§ **WHAT TO DO**: Show every line in the records that contains the string "kern", and treat uppercase and lowercase as different.

§ **RECORDS TO PROCESS**:

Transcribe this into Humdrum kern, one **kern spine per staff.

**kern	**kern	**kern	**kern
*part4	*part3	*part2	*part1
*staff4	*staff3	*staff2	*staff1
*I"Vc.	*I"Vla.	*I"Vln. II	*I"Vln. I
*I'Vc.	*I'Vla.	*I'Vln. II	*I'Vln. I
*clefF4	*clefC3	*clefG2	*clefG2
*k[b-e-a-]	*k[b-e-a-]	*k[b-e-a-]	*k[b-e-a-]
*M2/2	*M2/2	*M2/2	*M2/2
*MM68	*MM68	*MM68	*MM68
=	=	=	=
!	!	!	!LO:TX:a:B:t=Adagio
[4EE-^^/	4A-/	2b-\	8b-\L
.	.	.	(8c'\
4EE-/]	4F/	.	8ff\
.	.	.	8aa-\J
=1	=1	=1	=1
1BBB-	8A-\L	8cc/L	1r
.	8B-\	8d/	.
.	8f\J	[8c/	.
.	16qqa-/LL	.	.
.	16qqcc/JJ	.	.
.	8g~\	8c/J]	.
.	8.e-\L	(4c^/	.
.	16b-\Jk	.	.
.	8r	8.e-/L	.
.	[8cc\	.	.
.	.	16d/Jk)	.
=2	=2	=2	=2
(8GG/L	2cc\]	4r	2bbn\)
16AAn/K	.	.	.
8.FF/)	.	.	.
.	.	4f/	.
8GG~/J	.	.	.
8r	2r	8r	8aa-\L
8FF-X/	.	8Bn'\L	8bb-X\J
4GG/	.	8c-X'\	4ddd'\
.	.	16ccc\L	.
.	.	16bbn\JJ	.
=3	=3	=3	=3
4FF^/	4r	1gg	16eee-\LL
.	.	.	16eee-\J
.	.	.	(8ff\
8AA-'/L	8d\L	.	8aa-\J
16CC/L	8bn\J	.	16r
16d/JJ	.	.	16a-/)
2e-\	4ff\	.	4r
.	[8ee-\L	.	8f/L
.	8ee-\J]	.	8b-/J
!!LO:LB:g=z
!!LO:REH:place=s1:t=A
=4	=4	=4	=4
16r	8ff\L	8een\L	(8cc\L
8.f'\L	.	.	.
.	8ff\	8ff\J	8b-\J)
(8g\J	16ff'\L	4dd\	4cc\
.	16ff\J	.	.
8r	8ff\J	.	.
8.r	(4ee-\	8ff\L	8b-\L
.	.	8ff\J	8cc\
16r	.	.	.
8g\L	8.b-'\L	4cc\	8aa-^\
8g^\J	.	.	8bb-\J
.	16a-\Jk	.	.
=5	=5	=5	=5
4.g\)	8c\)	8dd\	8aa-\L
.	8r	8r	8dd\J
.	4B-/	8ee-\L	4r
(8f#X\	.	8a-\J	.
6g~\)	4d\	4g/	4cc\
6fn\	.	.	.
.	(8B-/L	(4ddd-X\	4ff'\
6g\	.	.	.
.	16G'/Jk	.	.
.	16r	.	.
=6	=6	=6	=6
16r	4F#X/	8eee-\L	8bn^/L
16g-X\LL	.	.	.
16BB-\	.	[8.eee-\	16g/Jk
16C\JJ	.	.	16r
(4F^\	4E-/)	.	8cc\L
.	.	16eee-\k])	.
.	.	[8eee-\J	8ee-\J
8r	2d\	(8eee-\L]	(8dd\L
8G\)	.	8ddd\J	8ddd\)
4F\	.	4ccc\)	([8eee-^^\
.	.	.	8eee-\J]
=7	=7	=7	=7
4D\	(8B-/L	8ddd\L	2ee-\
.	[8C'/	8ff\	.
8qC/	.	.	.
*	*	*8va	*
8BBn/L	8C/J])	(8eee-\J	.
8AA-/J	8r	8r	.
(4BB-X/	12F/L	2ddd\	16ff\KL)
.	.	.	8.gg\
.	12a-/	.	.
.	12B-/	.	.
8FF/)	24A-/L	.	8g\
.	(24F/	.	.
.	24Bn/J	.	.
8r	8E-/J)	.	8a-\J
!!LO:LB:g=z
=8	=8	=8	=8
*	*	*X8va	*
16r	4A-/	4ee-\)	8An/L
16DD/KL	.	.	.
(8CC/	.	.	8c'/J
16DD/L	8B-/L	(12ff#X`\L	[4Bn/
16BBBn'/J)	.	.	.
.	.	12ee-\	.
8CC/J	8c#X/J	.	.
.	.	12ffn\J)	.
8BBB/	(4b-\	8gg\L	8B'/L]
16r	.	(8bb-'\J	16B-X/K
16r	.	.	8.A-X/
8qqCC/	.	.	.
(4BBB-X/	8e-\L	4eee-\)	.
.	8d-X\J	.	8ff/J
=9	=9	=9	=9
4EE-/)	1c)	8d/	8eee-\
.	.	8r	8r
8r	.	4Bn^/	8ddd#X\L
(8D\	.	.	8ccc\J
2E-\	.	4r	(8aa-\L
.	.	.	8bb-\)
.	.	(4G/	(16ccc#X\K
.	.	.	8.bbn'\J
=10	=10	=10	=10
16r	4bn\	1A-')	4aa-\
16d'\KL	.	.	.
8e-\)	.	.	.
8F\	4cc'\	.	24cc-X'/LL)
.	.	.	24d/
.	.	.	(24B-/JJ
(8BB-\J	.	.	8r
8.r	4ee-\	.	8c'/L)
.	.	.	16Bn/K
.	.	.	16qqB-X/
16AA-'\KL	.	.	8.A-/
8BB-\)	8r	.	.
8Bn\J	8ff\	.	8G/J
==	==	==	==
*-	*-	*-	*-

§ **EXERCISE ANSWER**:
Transcribe this into Humdrum kern, one **kern spine per staff.
**kern	**kern	**kern	**kern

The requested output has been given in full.